▸ **Listed entries**:

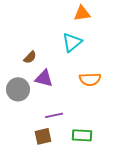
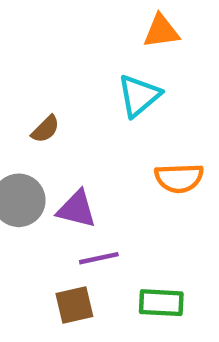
purple triangle: (44, 78) -> (77, 209), moved

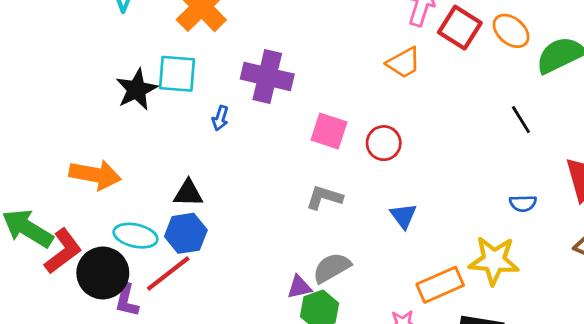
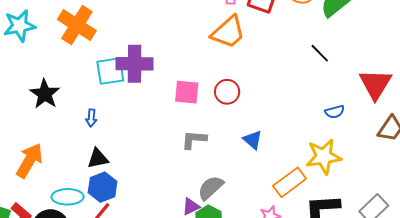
orange trapezoid: (404, 63) -> (228, 32), size x1.4
cyan square: (177, 74) -> (110, 71), moved
blue arrow: (220, 118) -> (91, 118), moved
orange arrow: (95, 175) -> (29, 161), turned -57

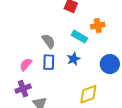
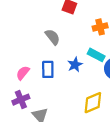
cyan rectangle: (79, 37) -> (96, 55), moved
gray semicircle: (49, 41) -> (52, 37), moved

▸ **Description of the task**: Going from the line holding "cyan square: (177, 74) -> (110, 71), moved" to the last line of the data above, reproduce every line exactly, both included, with the pictures omitted.

▸ **Solution to the exercise**:
cyan square: (177, 74) -> (110, 71), moved
blue arrow: (220, 118) -> (91, 118), moved
orange arrow: (95, 175) -> (29, 161), turned -57

cyan rectangle: (79, 37) -> (96, 55), moved
gray semicircle: (49, 41) -> (52, 37), moved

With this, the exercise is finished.